## Assignment
Which lines below hold the word "none"? Copy all of them.
[Dataset extract Boundary: Start]
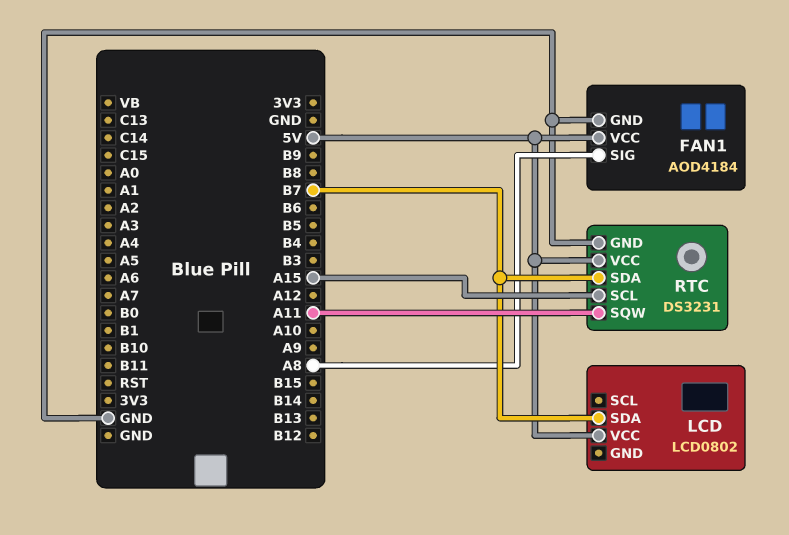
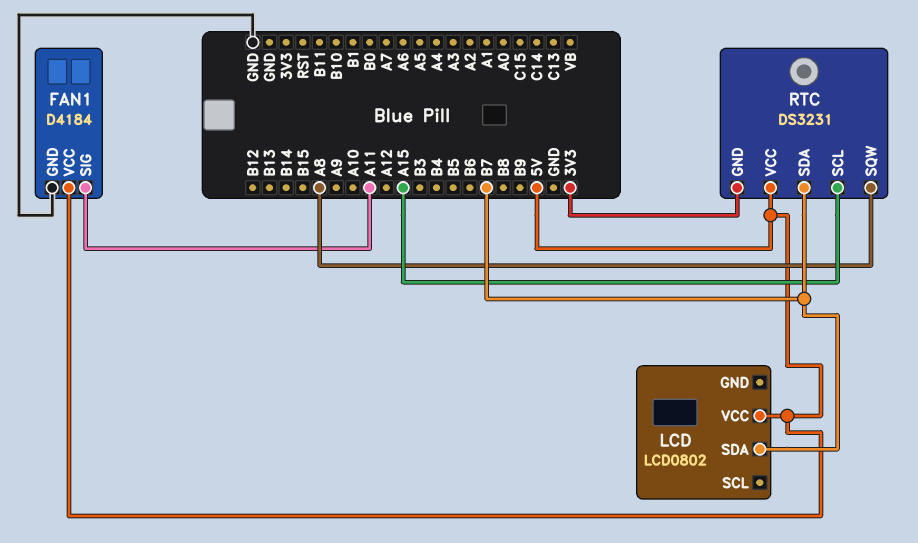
FAN1: AOD4184 -> D4184
FAN1 pin SIG: A8 -> A11
RTC pin GND: GND -> 3V3
RTC pin SQW: A11 -> A8

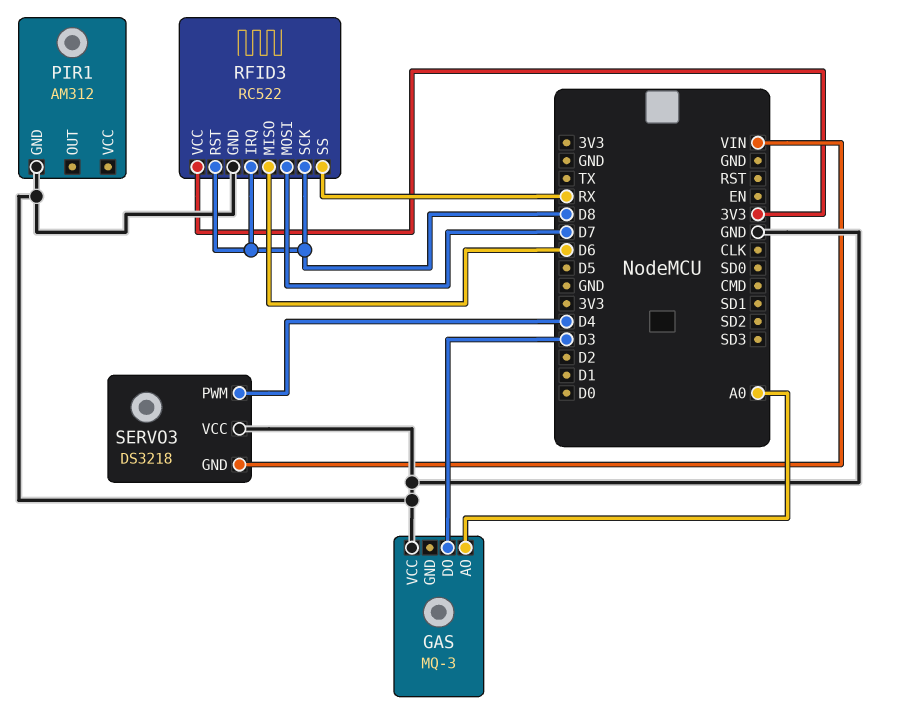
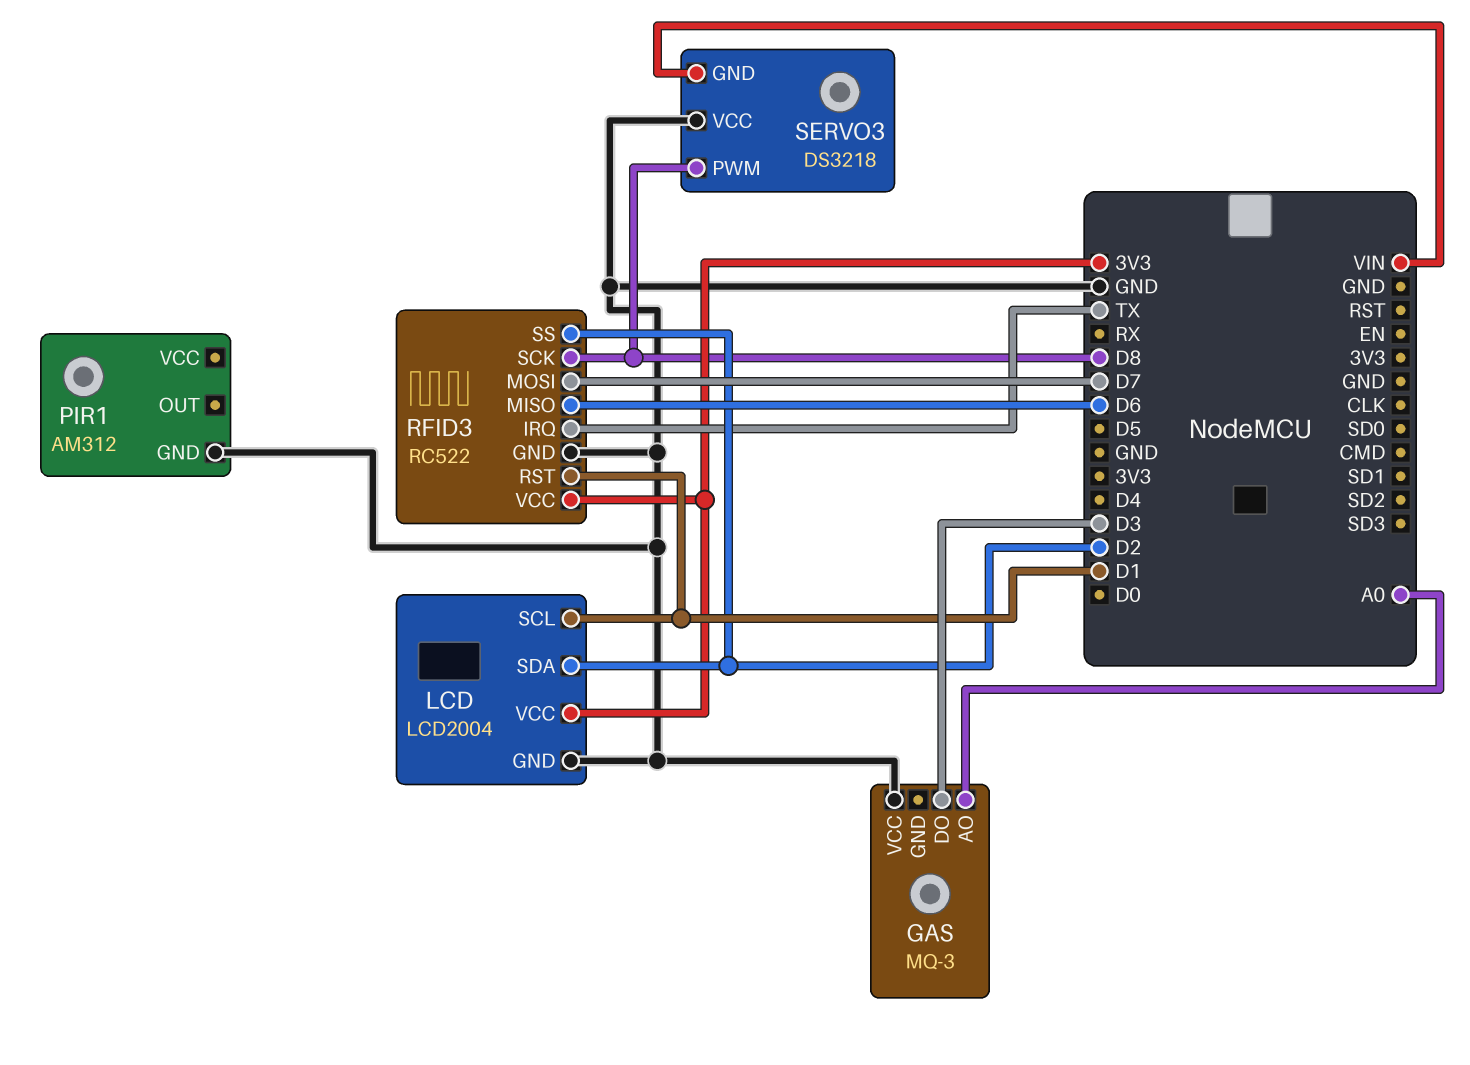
LCD: none -> LCD2004
LCD pin GND: none -> GND
LCD pin SCL: none -> D1
LCD pin SDA: none -> D2
LCD pin VCC: none -> 3V3
RFID3 pin IRQ: D8 -> TX
RFID3 pin RST: D8 -> D1
RFID3 pin SS: RX -> D2
SERVO3 pin PWM: D4 -> D8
[Dataset extract Boundary: End]
## Output for this exercise
LCD: none -> LCD2004
LCD pin GND: none -> GND
LCD pin SCL: none -> D1
LCD pin SDA: none -> D2
LCD pin VCC: none -> 3V3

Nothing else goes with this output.